Work request: Using the data below, set down every line from the one containing "(506, 226) = (257, 448): purple" through the one containing "camera: 115 degrees right, 10 degrees down", inclusive and unchanged. Pictures are to be skipped.

Object change listings:
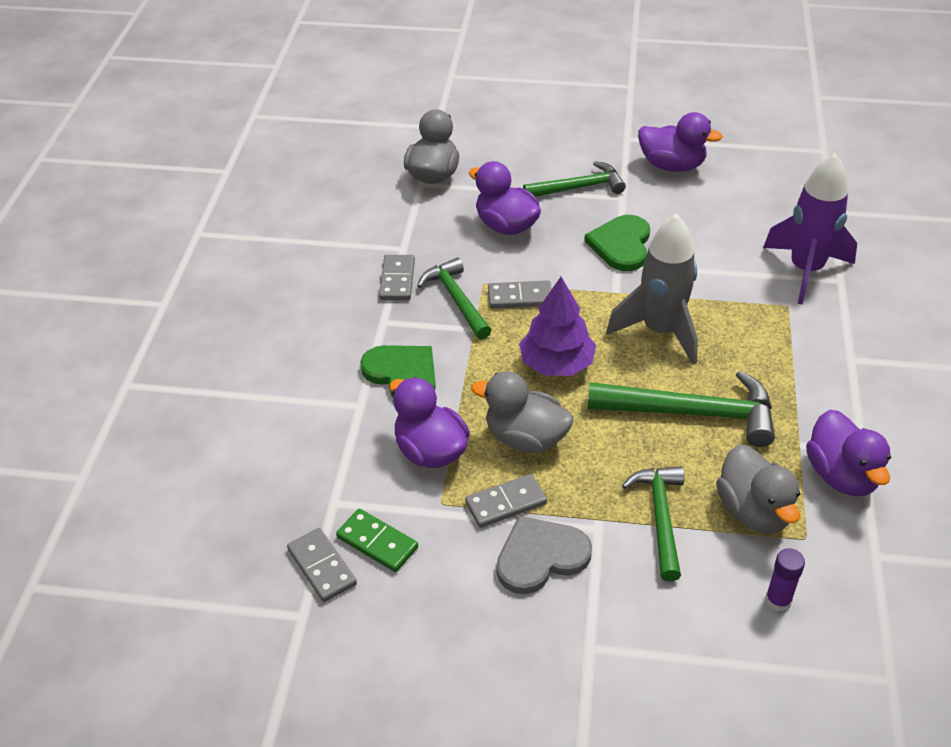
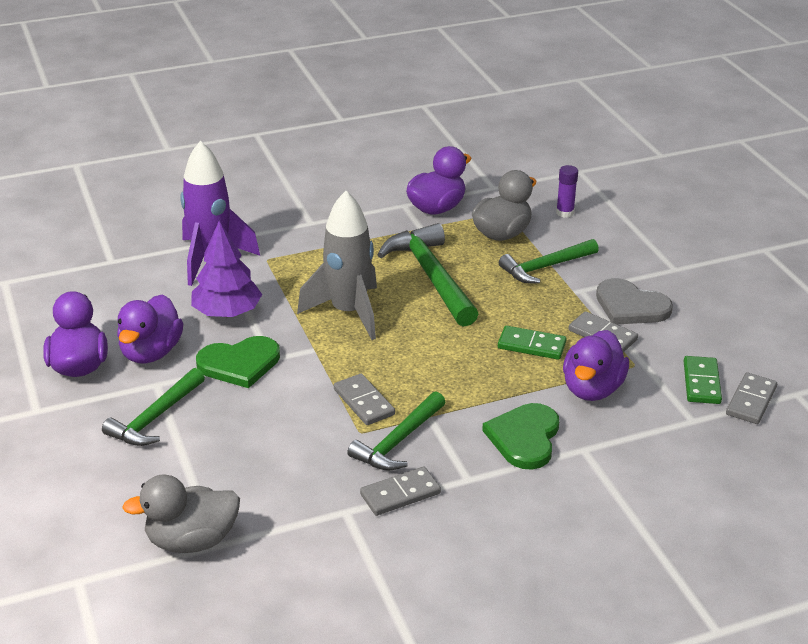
camera: 120 degrees left, 10 degrees down
(506, 226) = (257, 448): purple duck -> purple duck (151, 352)
(525, 438) = (531, 345): grey duck -> green domino
(556, 364) = (434, 355): purple tree -> purple tree (227, 312)
(579, 187) = (155, 418): green hammer -> green hammer turned 105 degrees counterclockwise

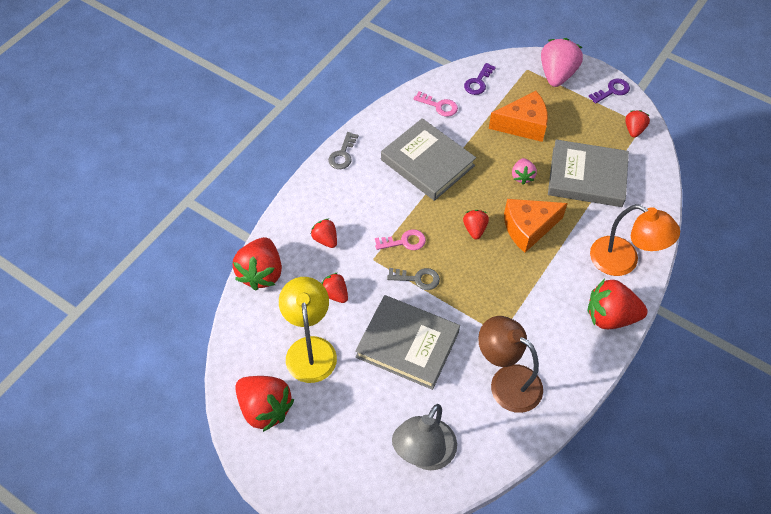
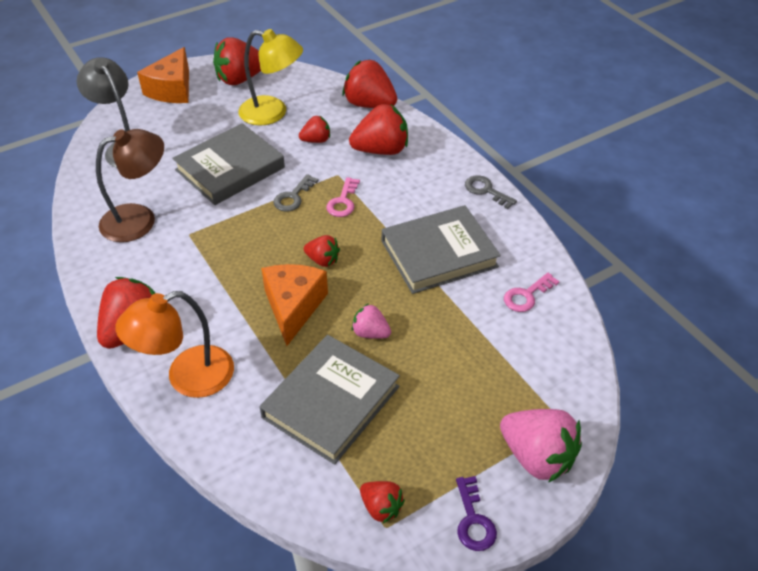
camera: 115 degrees right, 10 degrees down
(325, 239) = (381, 150): red strawberry -> red strawberry, size x1.83
(478, 82) = (555, 352): purple key -> none
(523, 125) = (454, 370): orange cheese -> orange cheese (172, 89)

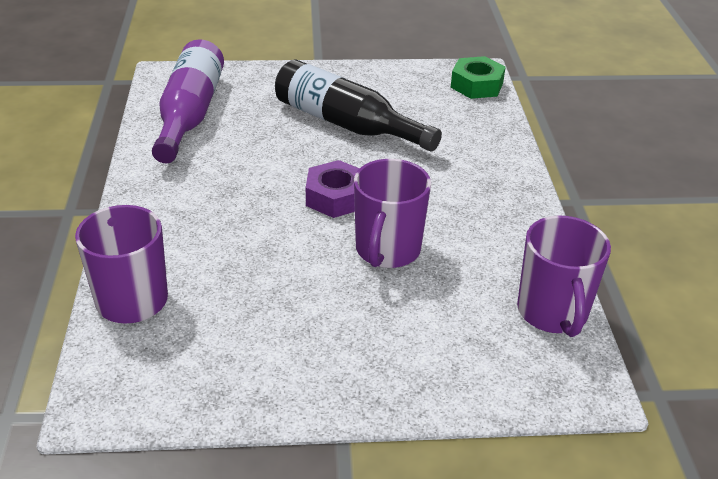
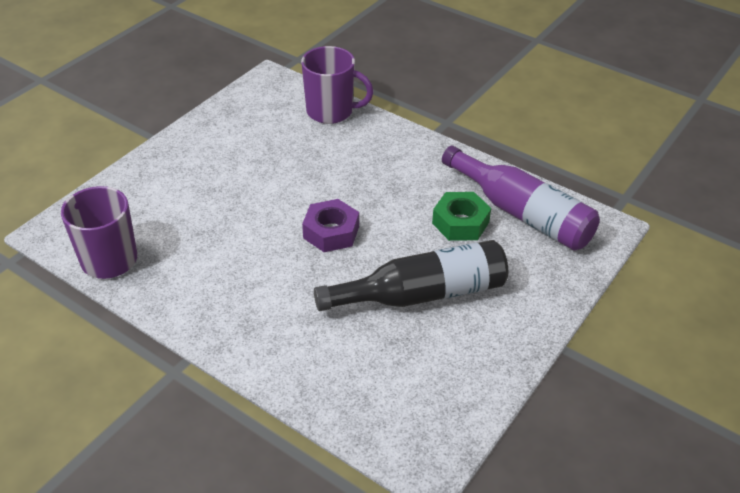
camera: 130 degrees right, 5 degrees up
(387, 250) = (250, 223): purple mug -> none
(476, 85) = (401, 439): green nut -> green nut (460, 223)

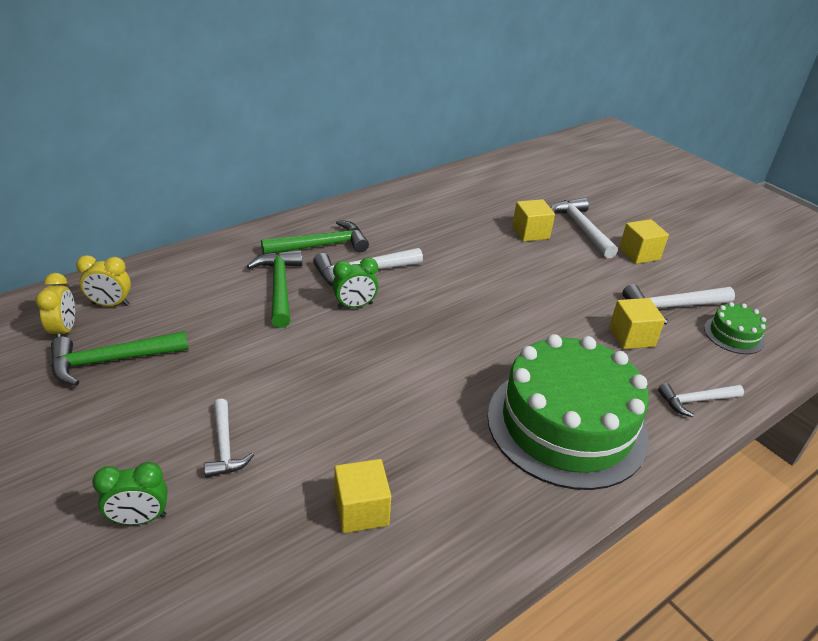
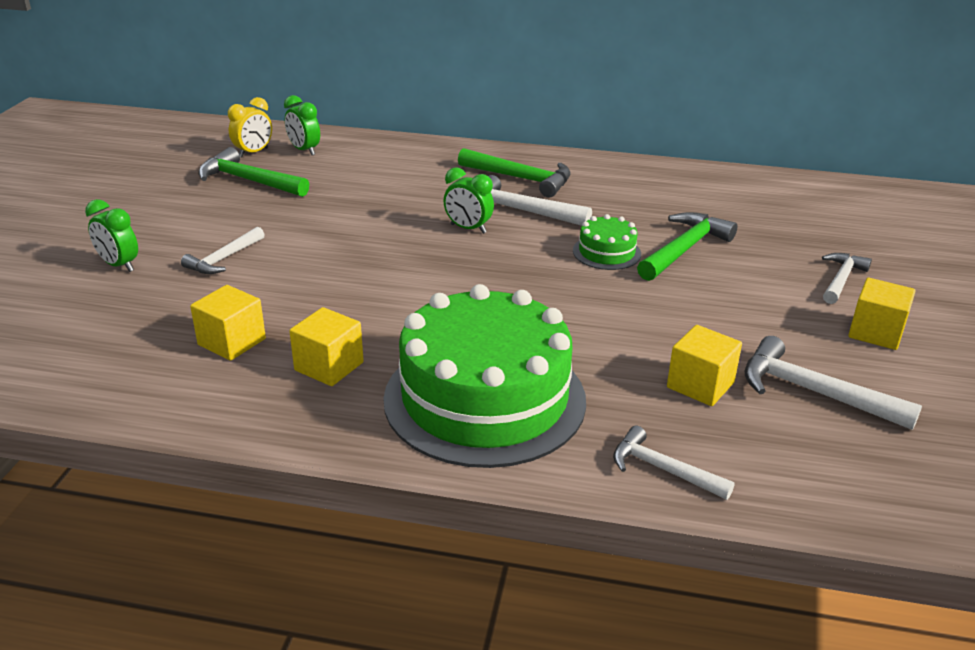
camera: 50 degrees right, 5 degrees down
(110, 304) = (304, 150): yellow clock -> green clock
(279, 287) = (433, 190): green hammer -> green hammer (684, 249)
(530, 233) = (763, 256): yellow cube -> yellow cube (329, 366)
(581, 228) = (841, 279): white hammer -> white hammer, size x0.65
(733, 335) = (849, 457): green cake -> green cake (606, 252)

Result for this task:
(506, 226) = (257, 448): purple duck -> purple duck (151, 352)
(525, 438) = (531, 345): grey duck -> green domino
(556, 364) = (434, 355): purple tree -> purple tree (227, 312)
(579, 187) = (155, 418): green hammer -> green hammer turned 105 degrees counterclockwise

camera: 115 degrees right, 10 degrees down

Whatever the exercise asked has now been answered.